▶ [Action item]: Below are the records. Reproduce exactly the lines from the one containing "(336, 414) = (331, 396): none -> green candle" through the final line, and omit any pictures.

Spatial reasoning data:
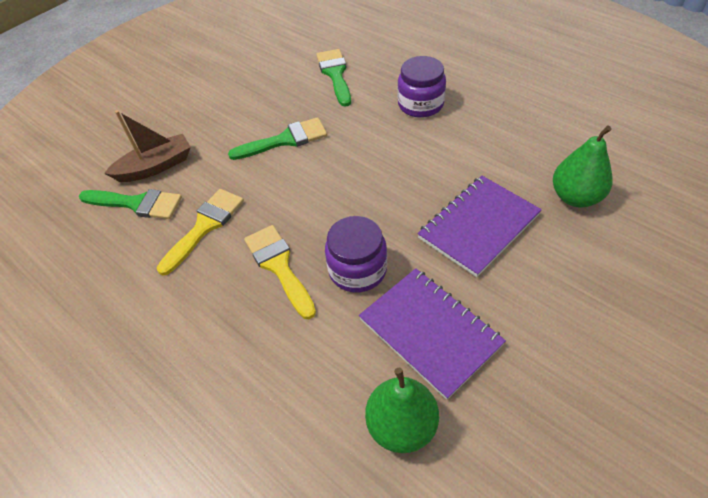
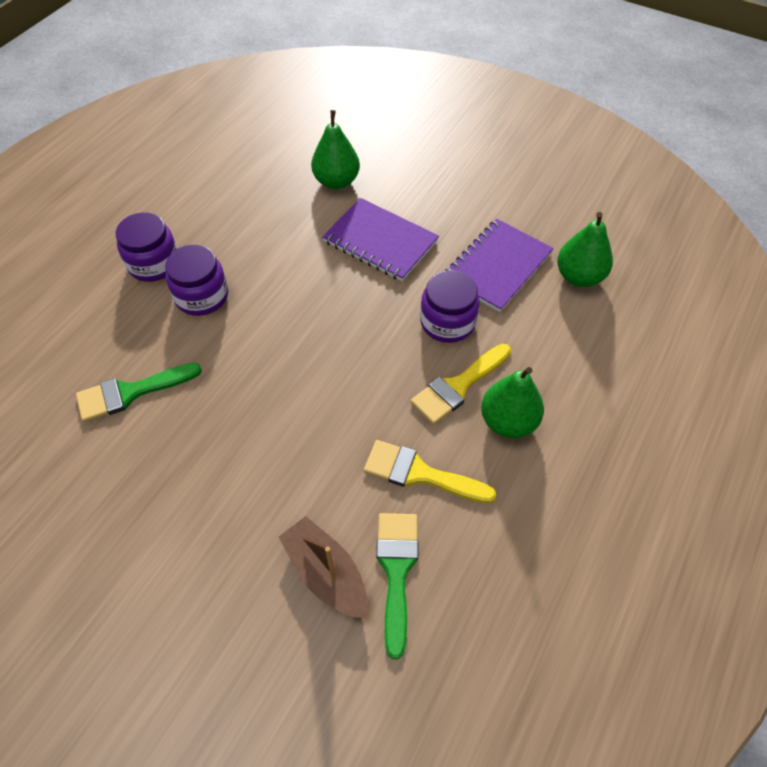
camera: 105 degrees left, 5 degrees up
(227, 300) = (508, 421): none -> green pear
(285, 140) = (266, 423): green brush -> none
(460, 78) = (154, 264): none -> purple jar

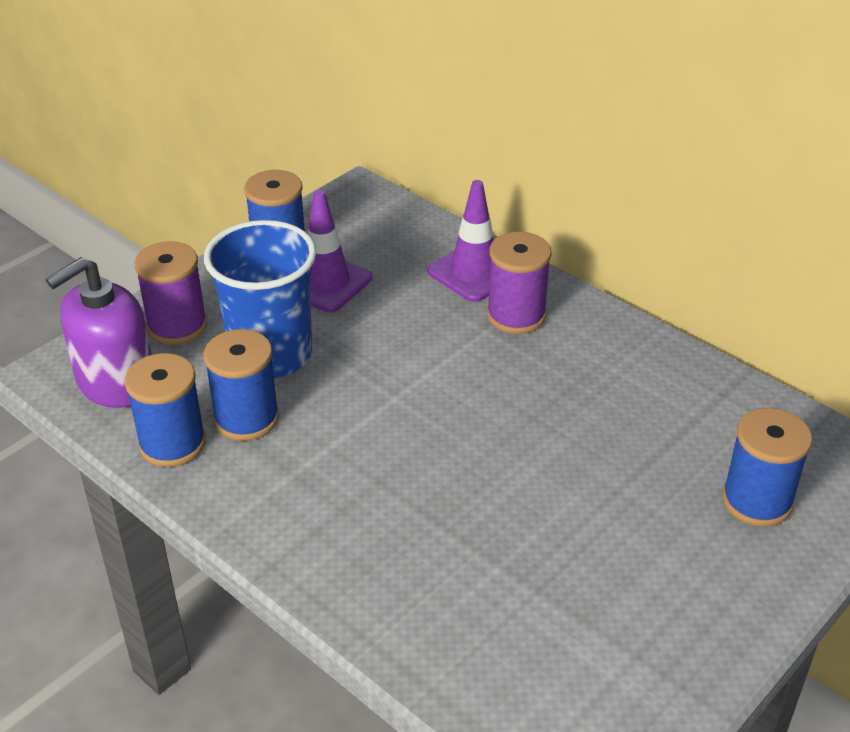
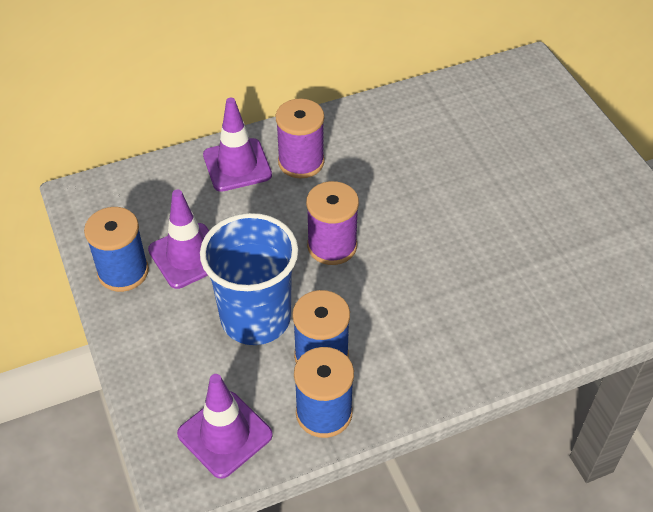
camera: 65 degrees left, 10 degrees up
(116, 382) = (225, 434): purple soap dispenser -> purple traffic cone
(177, 326) = (178, 371): purple spool -> purple spool (332, 246)
(756, 501) = (533, 125): blue spool -> none

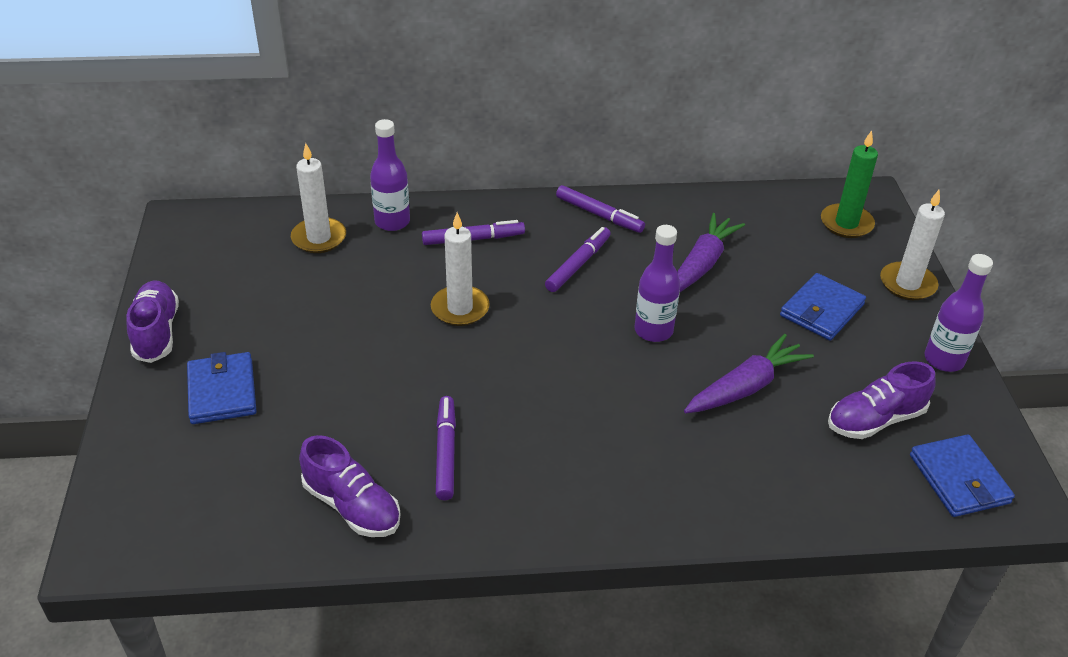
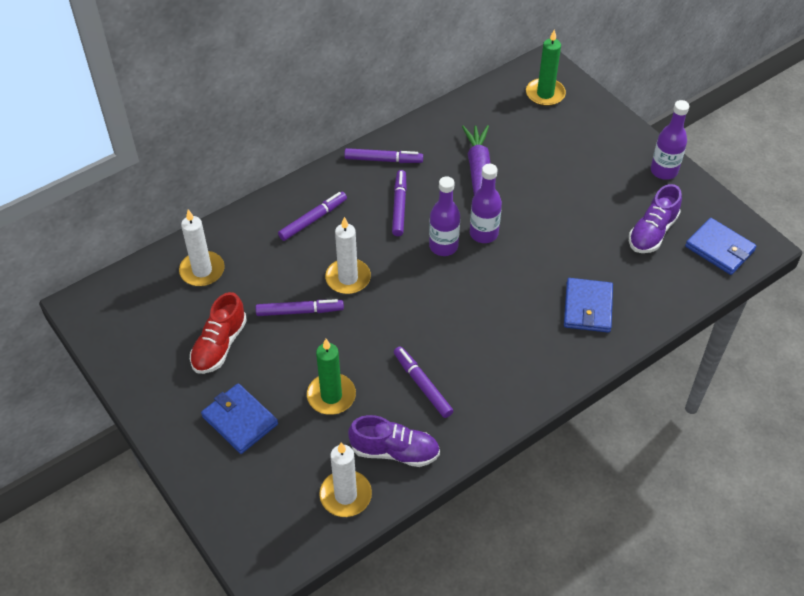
camera: 30 degrees left, 10 degrees up
(156, 332) = (151, 402): purple shoe -> none
(270, 312) = (219, 345): none -> red shoe
(336, 414) = (331, 396): none -> green candle
(380, 317) = (300, 311): none -> purple marker
(392, 222) = (244, 232): purple bottle -> purple bottle (443, 246)
(745, 387) = (566, 247): purple carrot -> none
(821, 310) = (573, 169): blue wallet -> blue wallet (587, 307)
(907, 284) = (610, 124): white candle -> white candle (345, 495)

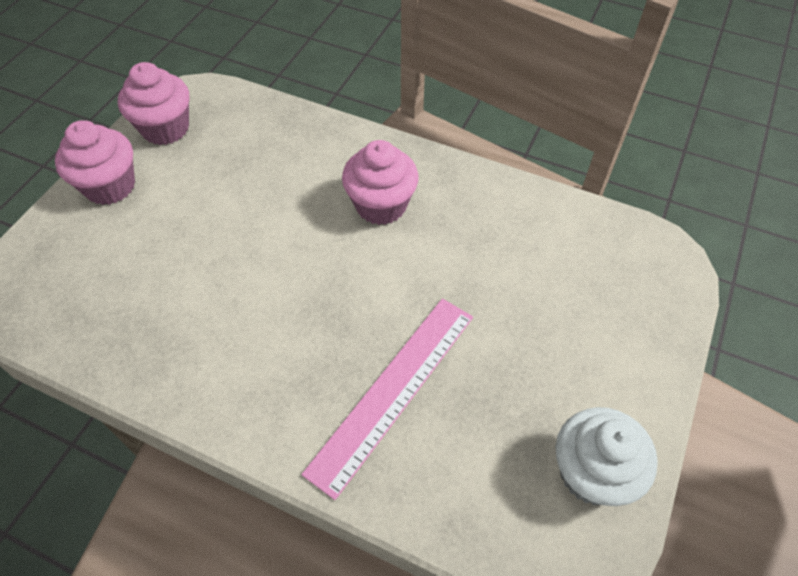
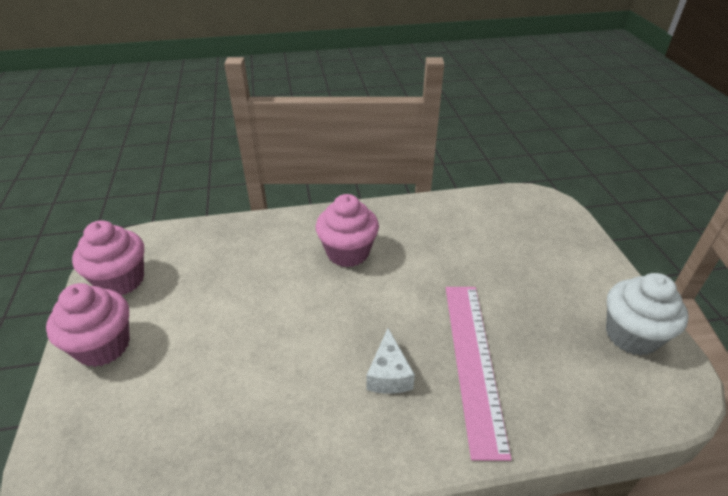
camera: 35 degrees left, 15 degrees down
(305, 352) = (388, 374): none -> white cheese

▶ [Answer space]:
(336, 414) = (331, 396): none -> green candle
(380, 317) = (300, 311): none -> purple marker
(392, 222) = (244, 232): purple bottle -> purple bottle (443, 246)
(745, 387) = (566, 247): purple carrot -> none
(821, 310) = (573, 169): blue wallet -> blue wallet (587, 307)
(907, 284) = (610, 124): white candle -> white candle (345, 495)

camera: 35 degrees left, 15 degrees down
(305, 352) = (388, 374): none -> white cheese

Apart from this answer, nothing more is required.